Task to complete:
From the line that has "C8: 220pF (GND, N022) -> none" down to the final line of the listing below, transcribe every line exactly, and only those.

◆ ◆ ◆

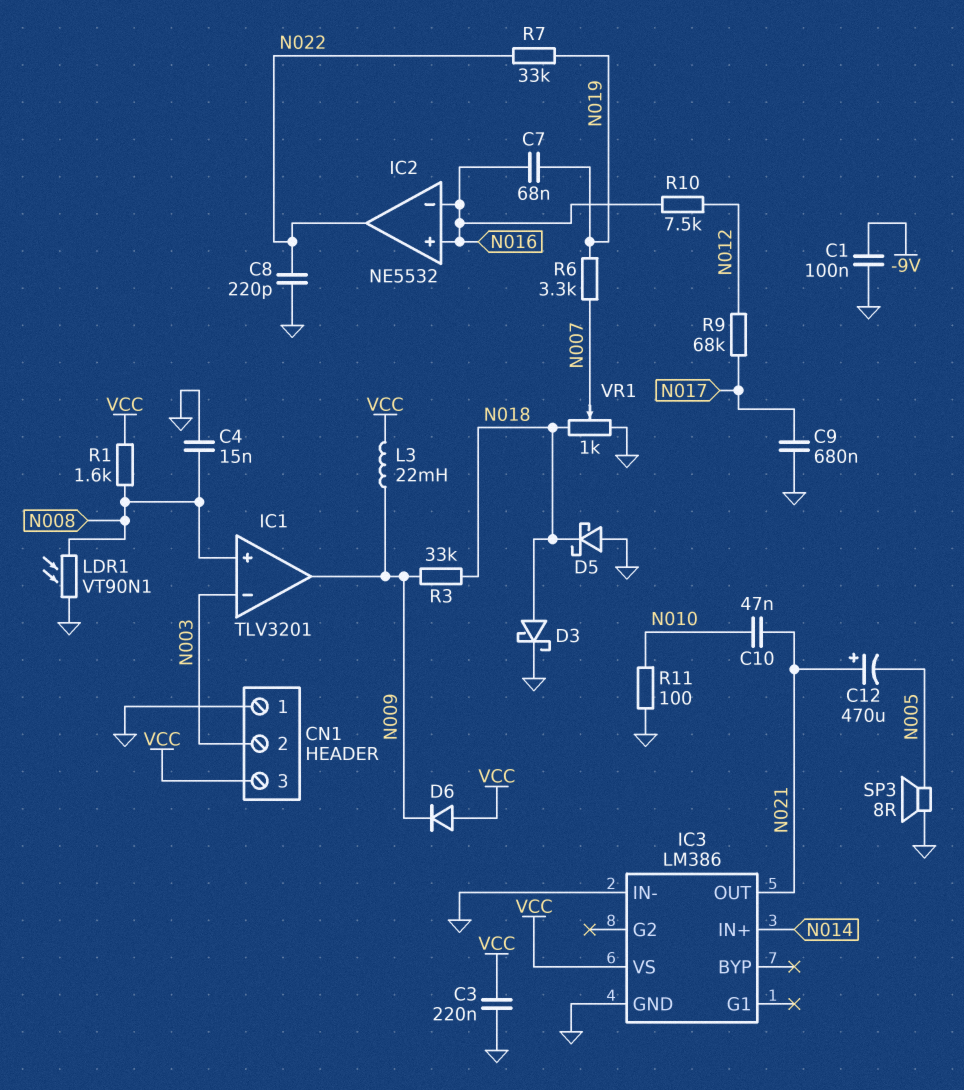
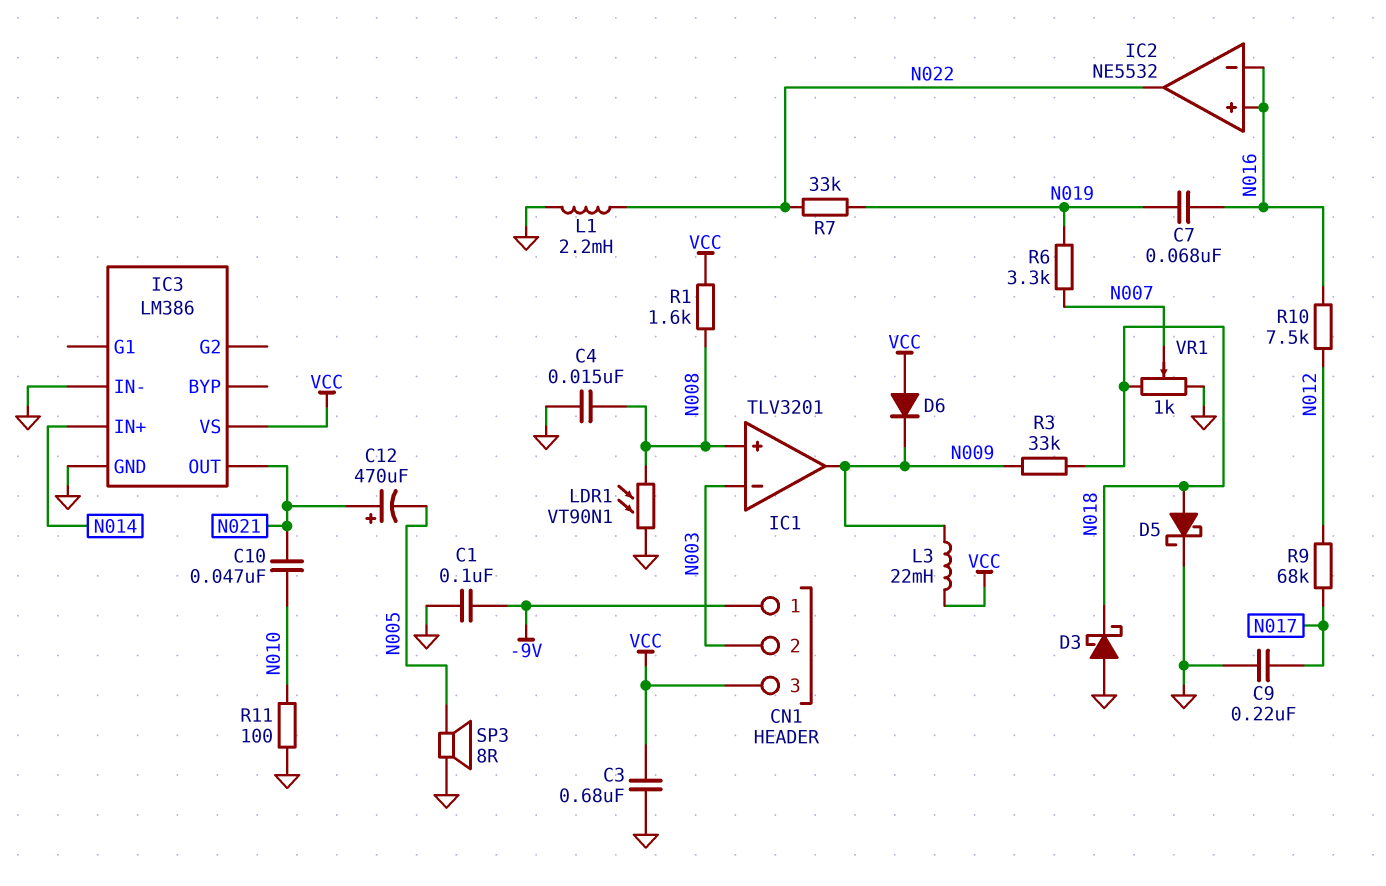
C3: 220nF (GND, VCC) -> 680nF (GND, VCC)
C8: 220pF (GND, N022) -> none
C9: 680nF (GND, N017) -> 220nF (GND, N017)
CN1 pin 1: GND -> -9V
D3: schottky (A N018, K GND) -> schottky (A GND, K N018)
D5: schottky (A GND, K N018) -> schottky (A N018, K GND)
L1: none -> 2.2mH (GND, N022)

◆ ◆ ◆

Solution:
C8: 220pF (GND, N022) -> none
C9: 680nF (GND, N017) -> 220nF (GND, N017)
CN1 pin 1: GND -> -9V
D3: schottky (A N018, K GND) -> schottky (A GND, K N018)
D5: schottky (A GND, K N018) -> schottky (A N018, K GND)
L1: none -> 2.2mH (GND, N022)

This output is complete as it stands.